***** Materials provided

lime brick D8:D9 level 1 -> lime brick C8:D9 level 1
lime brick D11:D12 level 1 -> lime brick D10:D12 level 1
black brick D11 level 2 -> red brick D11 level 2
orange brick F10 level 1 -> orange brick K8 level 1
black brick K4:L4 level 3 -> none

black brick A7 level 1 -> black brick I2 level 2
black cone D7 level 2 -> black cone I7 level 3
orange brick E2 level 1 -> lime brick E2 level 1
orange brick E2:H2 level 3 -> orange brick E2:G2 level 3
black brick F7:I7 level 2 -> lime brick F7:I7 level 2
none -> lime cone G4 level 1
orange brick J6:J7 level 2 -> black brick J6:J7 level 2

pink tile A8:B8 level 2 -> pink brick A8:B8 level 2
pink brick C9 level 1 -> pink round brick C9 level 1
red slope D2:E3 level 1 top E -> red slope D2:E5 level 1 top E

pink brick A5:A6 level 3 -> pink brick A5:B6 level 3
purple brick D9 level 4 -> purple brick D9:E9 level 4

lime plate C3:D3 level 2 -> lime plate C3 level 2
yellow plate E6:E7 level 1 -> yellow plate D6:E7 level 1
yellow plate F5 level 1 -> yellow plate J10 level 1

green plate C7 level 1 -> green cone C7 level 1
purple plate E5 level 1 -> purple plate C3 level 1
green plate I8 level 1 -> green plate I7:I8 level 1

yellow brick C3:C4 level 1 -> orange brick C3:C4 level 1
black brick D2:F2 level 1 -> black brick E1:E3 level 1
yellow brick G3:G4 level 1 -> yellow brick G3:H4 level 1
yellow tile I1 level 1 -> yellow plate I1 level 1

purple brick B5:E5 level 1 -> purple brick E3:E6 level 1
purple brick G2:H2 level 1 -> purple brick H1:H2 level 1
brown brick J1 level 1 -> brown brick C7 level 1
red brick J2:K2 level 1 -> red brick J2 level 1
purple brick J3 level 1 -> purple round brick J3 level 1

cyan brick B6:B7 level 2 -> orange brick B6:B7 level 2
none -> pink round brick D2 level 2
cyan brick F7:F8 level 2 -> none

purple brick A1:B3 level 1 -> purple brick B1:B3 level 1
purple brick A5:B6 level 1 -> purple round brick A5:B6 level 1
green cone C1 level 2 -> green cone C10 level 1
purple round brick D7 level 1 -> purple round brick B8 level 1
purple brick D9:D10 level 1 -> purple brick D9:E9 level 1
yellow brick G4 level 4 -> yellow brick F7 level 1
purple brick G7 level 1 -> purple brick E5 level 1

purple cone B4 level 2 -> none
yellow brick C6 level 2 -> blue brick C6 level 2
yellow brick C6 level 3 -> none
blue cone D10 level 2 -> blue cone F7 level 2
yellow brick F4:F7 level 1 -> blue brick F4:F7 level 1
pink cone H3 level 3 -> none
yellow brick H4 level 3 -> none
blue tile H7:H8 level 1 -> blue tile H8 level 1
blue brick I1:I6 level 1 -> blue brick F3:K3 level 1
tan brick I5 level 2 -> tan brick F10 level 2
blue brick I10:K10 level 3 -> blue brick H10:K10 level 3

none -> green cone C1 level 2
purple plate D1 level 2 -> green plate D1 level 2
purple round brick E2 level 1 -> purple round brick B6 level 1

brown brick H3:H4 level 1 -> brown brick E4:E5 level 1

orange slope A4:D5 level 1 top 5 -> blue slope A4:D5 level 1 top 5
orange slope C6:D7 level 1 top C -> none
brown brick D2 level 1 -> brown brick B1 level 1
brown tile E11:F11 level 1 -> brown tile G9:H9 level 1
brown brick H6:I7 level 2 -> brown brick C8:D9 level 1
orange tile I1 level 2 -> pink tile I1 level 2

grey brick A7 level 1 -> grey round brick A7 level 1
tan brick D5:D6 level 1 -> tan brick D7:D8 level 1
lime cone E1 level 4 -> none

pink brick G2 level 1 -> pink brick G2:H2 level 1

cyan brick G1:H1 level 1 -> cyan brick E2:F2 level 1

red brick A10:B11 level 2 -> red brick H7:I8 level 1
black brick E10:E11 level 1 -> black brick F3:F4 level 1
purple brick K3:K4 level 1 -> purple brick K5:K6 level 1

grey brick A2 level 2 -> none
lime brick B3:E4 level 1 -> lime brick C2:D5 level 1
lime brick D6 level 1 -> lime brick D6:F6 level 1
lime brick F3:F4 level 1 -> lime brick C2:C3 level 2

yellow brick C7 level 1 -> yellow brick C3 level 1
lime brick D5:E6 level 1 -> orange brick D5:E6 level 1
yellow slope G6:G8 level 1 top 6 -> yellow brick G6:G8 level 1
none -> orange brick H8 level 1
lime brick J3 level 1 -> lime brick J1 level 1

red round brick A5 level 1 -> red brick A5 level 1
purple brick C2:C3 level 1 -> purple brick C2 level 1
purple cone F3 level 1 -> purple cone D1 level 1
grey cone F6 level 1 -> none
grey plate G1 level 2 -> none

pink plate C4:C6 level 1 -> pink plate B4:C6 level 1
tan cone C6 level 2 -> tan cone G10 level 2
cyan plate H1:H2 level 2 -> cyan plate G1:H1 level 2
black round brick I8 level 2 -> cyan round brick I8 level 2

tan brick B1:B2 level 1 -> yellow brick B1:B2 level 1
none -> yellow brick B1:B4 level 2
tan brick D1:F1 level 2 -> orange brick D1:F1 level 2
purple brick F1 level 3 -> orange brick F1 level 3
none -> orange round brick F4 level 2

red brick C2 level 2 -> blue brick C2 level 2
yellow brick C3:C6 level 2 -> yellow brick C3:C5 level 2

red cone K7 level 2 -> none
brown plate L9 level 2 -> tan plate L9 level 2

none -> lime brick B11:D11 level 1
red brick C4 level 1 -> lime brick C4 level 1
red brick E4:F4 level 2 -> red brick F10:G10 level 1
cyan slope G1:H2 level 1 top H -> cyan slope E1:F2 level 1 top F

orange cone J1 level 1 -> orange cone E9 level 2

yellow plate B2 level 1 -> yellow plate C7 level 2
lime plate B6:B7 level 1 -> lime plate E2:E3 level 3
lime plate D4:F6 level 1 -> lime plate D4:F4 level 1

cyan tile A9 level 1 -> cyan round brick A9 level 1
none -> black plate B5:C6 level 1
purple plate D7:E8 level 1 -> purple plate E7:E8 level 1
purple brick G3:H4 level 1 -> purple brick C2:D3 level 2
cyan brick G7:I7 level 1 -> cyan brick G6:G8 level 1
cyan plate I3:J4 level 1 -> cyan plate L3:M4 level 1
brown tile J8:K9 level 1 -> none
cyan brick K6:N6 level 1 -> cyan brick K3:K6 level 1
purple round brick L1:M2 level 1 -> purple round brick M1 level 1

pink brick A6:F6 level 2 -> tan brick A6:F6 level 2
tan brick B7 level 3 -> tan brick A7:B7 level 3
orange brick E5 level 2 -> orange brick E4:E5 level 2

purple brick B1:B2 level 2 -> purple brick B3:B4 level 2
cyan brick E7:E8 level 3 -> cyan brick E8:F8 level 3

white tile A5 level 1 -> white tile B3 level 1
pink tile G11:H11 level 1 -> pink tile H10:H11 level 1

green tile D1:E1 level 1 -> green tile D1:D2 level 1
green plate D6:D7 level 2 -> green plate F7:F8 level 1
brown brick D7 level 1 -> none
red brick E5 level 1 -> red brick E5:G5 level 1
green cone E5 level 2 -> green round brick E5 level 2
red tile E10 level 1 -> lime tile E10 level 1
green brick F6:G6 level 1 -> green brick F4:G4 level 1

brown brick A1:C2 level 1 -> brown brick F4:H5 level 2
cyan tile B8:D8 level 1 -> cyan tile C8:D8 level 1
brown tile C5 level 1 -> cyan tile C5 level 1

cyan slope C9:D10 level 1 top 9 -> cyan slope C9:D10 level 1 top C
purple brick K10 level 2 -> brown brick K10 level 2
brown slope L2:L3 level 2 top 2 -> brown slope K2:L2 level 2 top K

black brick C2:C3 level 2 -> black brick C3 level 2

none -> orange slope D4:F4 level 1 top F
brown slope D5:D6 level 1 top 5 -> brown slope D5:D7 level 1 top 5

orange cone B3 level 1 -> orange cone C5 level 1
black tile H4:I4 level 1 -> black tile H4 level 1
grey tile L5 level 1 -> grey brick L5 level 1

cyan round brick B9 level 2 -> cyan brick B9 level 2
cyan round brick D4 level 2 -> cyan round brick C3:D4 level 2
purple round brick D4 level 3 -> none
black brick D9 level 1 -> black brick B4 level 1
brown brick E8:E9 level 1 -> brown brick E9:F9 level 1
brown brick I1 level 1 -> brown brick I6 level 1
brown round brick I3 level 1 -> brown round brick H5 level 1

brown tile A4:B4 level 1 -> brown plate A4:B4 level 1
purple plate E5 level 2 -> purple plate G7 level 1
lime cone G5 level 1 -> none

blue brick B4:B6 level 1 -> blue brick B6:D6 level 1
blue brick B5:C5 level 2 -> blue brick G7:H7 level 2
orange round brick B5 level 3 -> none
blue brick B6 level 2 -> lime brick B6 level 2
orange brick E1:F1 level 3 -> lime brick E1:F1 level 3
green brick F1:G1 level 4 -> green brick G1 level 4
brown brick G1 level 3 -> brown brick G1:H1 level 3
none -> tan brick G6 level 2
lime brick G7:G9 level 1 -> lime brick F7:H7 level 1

**********

*Work task:* Output all lines from the beginning of the data up to the line holding "black brick K4:L4 level 3 -> none", that line included, exactly as written.

*Answer section:*
lime brick D8:D9 level 1 -> lime brick C8:D9 level 1
lime brick D11:D12 level 1 -> lime brick D10:D12 level 1
black brick D11 level 2 -> red brick D11 level 2
orange brick F10 level 1 -> orange brick K8 level 1
black brick K4:L4 level 3 -> none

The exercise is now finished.